An exact copy of the data below is required; return it in full.

━━━ Data

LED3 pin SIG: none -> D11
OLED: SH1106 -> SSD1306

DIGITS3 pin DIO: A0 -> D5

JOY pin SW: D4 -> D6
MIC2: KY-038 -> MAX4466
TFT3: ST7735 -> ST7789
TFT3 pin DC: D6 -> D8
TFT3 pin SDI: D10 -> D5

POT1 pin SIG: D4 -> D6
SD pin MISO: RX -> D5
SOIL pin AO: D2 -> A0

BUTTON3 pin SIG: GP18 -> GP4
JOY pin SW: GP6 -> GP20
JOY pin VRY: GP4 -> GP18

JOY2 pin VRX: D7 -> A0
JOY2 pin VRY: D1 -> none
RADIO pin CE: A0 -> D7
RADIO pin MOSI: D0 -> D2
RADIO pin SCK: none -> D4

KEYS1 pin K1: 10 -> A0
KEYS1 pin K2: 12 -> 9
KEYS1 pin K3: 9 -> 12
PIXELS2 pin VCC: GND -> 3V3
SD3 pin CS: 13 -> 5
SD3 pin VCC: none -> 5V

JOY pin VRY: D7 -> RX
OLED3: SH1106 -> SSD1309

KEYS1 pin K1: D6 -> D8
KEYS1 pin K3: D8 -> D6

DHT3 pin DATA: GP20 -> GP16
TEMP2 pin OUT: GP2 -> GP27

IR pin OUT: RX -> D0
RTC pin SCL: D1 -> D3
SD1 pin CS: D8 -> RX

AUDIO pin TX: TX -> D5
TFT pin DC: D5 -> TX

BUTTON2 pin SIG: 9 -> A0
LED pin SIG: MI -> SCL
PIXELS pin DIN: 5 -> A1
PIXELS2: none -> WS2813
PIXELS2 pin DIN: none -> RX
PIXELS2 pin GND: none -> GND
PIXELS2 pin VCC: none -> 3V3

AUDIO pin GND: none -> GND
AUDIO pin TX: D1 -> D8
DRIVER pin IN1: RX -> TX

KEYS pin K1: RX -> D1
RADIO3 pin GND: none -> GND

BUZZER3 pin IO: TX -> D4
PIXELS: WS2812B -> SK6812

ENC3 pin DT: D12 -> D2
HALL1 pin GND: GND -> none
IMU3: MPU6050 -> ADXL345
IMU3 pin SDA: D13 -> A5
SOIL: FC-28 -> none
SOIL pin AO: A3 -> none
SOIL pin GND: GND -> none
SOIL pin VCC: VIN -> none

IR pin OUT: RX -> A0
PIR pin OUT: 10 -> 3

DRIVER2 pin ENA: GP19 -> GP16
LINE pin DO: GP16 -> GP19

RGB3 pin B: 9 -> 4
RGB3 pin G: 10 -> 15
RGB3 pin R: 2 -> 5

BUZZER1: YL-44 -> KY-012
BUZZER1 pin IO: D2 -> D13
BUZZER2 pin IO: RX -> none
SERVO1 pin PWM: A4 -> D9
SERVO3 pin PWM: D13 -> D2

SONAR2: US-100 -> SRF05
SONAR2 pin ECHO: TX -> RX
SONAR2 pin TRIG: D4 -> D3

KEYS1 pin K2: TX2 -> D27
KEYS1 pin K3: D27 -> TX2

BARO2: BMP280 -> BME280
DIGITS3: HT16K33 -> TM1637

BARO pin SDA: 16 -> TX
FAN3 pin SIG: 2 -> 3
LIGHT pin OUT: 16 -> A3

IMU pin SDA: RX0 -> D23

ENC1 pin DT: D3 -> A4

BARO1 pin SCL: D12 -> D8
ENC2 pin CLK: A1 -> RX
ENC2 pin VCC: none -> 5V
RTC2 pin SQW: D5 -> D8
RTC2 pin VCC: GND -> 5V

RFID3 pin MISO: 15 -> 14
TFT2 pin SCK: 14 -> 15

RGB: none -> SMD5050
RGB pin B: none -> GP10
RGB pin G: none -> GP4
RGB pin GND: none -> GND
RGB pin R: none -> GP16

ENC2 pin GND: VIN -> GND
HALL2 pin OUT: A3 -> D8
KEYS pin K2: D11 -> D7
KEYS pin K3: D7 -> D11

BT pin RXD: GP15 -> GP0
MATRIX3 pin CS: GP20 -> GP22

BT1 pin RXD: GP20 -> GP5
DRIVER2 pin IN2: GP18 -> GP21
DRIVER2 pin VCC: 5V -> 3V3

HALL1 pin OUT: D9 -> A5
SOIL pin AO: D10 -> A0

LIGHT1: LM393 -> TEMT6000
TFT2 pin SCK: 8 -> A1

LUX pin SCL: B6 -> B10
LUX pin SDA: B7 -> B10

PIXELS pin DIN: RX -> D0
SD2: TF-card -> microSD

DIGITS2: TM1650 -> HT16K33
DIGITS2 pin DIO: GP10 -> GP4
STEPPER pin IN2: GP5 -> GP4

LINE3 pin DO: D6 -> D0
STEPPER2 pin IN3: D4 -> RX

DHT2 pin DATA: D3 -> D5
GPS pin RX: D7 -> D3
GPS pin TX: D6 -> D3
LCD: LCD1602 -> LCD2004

━━━━━━

**Result for this task:**
LED3 pin SIG: none -> D11
OLED: SH1106 -> SSD1306

DIGITS3 pin DIO: A0 -> D5

JOY pin SW: D4 -> D6
MIC2: KY-038 -> MAX4466
TFT3: ST7735 -> ST7789
TFT3 pin DC: D6 -> D8
TFT3 pin SDI: D10 -> D5

POT1 pin SIG: D4 -> D6
SD pin MISO: RX -> D5
SOIL pin AO: D2 -> A0

BUTTON3 pin SIG: GP18 -> GP4
JOY pin SW: GP6 -> GP20
JOY pin VRY: GP4 -> GP18

JOY2 pin VRX: D7 -> A0
JOY2 pin VRY: D1 -> none
RADIO pin CE: A0 -> D7
RADIO pin MOSI: D0 -> D2
RADIO pin SCK: none -> D4

KEYS1 pin K1: 10 -> A0
KEYS1 pin K2: 12 -> 9
KEYS1 pin K3: 9 -> 12
PIXELS2 pin VCC: GND -> 3V3
SD3 pin CS: 13 -> 5
SD3 pin VCC: none -> 5V

JOY pin VRY: D7 -> RX
OLED3: SH1106 -> SSD1309

KEYS1 pin K1: D6 -> D8
KEYS1 pin K3: D8 -> D6

DHT3 pin DATA: GP20 -> GP16
TEMP2 pin OUT: GP2 -> GP27

IR pin OUT: RX -> D0
RTC pin SCL: D1 -> D3
SD1 pin CS: D8 -> RX

AUDIO pin TX: TX -> D5
TFT pin DC: D5 -> TX

BUTTON2 pin SIG: 9 -> A0
LED pin SIG: MI -> SCL
PIXELS pin DIN: 5 -> A1
PIXELS2: none -> WS2813
PIXELS2 pin DIN: none -> RX
PIXELS2 pin GND: none -> GND
PIXELS2 pin VCC: none -> 3V3

AUDIO pin GND: none -> GND
AUDIO pin TX: D1 -> D8
DRIVER pin IN1: RX -> TX

KEYS pin K1: RX -> D1
RADIO3 pin GND: none -> GND

BUZZER3 pin IO: TX -> D4
PIXELS: WS2812B -> SK6812

ENC3 pin DT: D12 -> D2
HALL1 pin GND: GND -> none
IMU3: MPU6050 -> ADXL345
IMU3 pin SDA: D13 -> A5
SOIL: FC-28 -> none
SOIL pin AO: A3 -> none
SOIL pin GND: GND -> none
SOIL pin VCC: VIN -> none

IR pin OUT: RX -> A0
PIR pin OUT: 10 -> 3

DRIVER2 pin ENA: GP19 -> GP16
LINE pin DO: GP16 -> GP19

RGB3 pin B: 9 -> 4
RGB3 pin G: 10 -> 15
RGB3 pin R: 2 -> 5

BUZZER1: YL-44 -> KY-012
BUZZER1 pin IO: D2 -> D13
BUZZER2 pin IO: RX -> none
SERVO1 pin PWM: A4 -> D9
SERVO3 pin PWM: D13 -> D2

SONAR2: US-100 -> SRF05
SONAR2 pin ECHO: TX -> RX
SONAR2 pin TRIG: D4 -> D3

KEYS1 pin K2: TX2 -> D27
KEYS1 pin K3: D27 -> TX2

BARO2: BMP280 -> BME280
DIGITS3: HT16K33 -> TM1637

BARO pin SDA: 16 -> TX
FAN3 pin SIG: 2 -> 3
LIGHT pin OUT: 16 -> A3

IMU pin SDA: RX0 -> D23

ENC1 pin DT: D3 -> A4

BARO1 pin SCL: D12 -> D8
ENC2 pin CLK: A1 -> RX
ENC2 pin VCC: none -> 5V
RTC2 pin SQW: D5 -> D8
RTC2 pin VCC: GND -> 5V

RFID3 pin MISO: 15 -> 14
TFT2 pin SCK: 14 -> 15

RGB: none -> SMD5050
RGB pin B: none -> GP10
RGB pin G: none -> GP4
RGB pin GND: none -> GND
RGB pin R: none -> GP16

ENC2 pin GND: VIN -> GND
HALL2 pin OUT: A3 -> D8
KEYS pin K2: D11 -> D7
KEYS pin K3: D7 -> D11

BT pin RXD: GP15 -> GP0
MATRIX3 pin CS: GP20 -> GP22

BT1 pin RXD: GP20 -> GP5
DRIVER2 pin IN2: GP18 -> GP21
DRIVER2 pin VCC: 5V -> 3V3

HALL1 pin OUT: D9 -> A5
SOIL pin AO: D10 -> A0

LIGHT1: LM393 -> TEMT6000
TFT2 pin SCK: 8 -> A1

LUX pin SCL: B6 -> B10
LUX pin SDA: B7 -> B10

PIXELS pin DIN: RX -> D0
SD2: TF-card -> microSD

DIGITS2: TM1650 -> HT16K33
DIGITS2 pin DIO: GP10 -> GP4
STEPPER pin IN2: GP5 -> GP4

LINE3 pin DO: D6 -> D0
STEPPER2 pin IN3: D4 -> RX

DHT2 pin DATA: D3 -> D5
GPS pin RX: D7 -> D3
GPS pin TX: D6 -> D3
LCD: LCD1602 -> LCD2004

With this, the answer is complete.